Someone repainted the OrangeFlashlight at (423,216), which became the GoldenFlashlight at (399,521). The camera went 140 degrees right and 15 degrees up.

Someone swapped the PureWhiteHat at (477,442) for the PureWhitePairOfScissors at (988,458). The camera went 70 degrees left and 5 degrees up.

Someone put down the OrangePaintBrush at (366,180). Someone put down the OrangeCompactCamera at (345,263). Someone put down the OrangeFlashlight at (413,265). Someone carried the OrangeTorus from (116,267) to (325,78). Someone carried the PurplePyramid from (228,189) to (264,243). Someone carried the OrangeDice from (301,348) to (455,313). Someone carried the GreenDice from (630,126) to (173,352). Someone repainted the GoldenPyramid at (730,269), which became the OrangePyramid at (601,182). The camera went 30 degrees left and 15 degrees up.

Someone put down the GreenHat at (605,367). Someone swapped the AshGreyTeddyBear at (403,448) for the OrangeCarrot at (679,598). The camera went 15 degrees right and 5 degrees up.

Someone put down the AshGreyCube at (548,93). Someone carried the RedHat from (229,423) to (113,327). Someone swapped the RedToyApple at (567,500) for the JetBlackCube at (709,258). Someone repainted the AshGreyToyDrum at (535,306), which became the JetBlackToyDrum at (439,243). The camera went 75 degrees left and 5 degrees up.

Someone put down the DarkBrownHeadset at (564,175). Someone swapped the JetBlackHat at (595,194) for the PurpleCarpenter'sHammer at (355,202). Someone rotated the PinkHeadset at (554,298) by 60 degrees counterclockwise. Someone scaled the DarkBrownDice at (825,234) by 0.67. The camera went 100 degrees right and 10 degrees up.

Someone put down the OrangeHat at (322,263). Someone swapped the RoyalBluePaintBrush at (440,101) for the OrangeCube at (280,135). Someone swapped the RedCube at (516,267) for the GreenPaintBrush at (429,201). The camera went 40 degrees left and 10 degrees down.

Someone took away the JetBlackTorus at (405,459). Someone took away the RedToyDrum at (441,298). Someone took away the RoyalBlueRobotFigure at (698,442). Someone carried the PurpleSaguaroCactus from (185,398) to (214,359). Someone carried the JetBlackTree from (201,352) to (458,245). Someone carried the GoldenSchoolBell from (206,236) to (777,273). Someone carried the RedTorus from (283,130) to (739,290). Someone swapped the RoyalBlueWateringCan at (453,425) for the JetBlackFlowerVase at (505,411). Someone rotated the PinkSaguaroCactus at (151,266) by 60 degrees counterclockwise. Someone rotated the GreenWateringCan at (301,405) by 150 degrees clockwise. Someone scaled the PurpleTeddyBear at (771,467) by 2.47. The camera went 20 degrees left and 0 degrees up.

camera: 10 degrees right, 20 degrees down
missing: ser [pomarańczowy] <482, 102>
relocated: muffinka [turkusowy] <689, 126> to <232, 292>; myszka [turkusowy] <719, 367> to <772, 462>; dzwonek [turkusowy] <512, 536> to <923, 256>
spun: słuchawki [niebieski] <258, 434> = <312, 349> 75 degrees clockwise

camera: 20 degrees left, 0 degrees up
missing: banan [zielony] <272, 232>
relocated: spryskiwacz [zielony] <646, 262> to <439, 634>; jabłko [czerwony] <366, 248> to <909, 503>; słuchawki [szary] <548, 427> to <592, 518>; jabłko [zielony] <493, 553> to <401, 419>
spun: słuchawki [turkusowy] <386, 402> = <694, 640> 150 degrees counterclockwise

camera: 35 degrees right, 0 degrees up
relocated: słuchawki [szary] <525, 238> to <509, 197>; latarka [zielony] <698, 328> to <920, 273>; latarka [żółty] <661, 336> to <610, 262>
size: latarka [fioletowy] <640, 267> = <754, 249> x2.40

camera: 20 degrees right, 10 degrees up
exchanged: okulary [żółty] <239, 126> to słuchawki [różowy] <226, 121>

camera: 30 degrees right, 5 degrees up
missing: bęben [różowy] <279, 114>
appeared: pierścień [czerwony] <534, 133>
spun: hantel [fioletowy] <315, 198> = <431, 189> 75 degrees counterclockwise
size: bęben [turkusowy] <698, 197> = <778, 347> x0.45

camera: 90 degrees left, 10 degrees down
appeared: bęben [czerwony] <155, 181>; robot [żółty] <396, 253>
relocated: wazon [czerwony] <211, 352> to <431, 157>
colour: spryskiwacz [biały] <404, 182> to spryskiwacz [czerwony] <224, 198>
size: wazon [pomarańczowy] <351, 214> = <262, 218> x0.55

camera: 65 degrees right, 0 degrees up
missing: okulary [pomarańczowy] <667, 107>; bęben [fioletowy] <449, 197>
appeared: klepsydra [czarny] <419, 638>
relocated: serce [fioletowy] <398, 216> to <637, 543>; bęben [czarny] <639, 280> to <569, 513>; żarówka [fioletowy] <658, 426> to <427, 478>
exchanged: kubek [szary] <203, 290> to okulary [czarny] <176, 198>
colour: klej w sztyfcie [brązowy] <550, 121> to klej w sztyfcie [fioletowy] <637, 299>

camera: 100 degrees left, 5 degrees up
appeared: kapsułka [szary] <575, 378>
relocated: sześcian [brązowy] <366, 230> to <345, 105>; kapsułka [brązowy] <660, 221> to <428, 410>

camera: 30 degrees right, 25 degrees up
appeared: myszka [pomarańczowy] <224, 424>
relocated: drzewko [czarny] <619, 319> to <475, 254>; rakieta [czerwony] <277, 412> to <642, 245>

======

● **WORK INSTRUCTION**:
Going back over the entries above, copy word for word every line from the one that has "relocated: muffinka [turkusowy]" on through the one that has "colour: spryskiwacz [biały]".

● **TASK ANSWER**:
relocated: muffinka [turkusowy] <689, 126> to <232, 292>; myszka [turkusowy] <719, 367> to <772, 462>; dzwonek [turkusowy] <512, 536> to <923, 256>
spun: słuchawki [niebieski] <258, 434> = <312, 349> 75 degrees clockwise

camera: 20 degrees left, 0 degrees up
missing: banan [zielony] <272, 232>
relocated: spryskiwacz [zielony] <646, 262> to <439, 634>; jabłko [czerwony] <366, 248> to <909, 503>; słuchawki [szary] <548, 427> to <592, 518>; jabłko [zielony] <493, 553> to <401, 419>
spun: słuchawki [turkusowy] <386, 402> = <694, 640> 150 degrees counterclockwise

camera: 35 degrees right, 0 degrees up
relocated: słuchawki [szary] <525, 238> to <509, 197>; latarka [zielony] <698, 328> to <920, 273>; latarka [żółty] <661, 336> to <610, 262>
size: latarka [fioletowy] <640, 267> = <754, 249> x2.40

camera: 20 degrees right, 10 degrees up
exchanged: okulary [żółty] <239, 126> to słuchawki [różowy] <226, 121>

camera: 30 degrees right, 5 degrees up
missing: bęben [różowy] <279, 114>
appeared: pierścień [czerwony] <534, 133>
spun: hantel [fioletowy] <315, 198> = <431, 189> 75 degrees counterclockwise
size: bęben [turkusowy] <698, 197> = <778, 347> x0.45

camera: 90 degrees left, 10 degrees down
appeared: bęben [czerwony] <155, 181>; robot [żółty] <396, 253>
relocated: wazon [czerwony] <211, 352> to <431, 157>
colour: spryskiwacz [biały] <404, 182> to spryskiwacz [czerwony] <224, 198>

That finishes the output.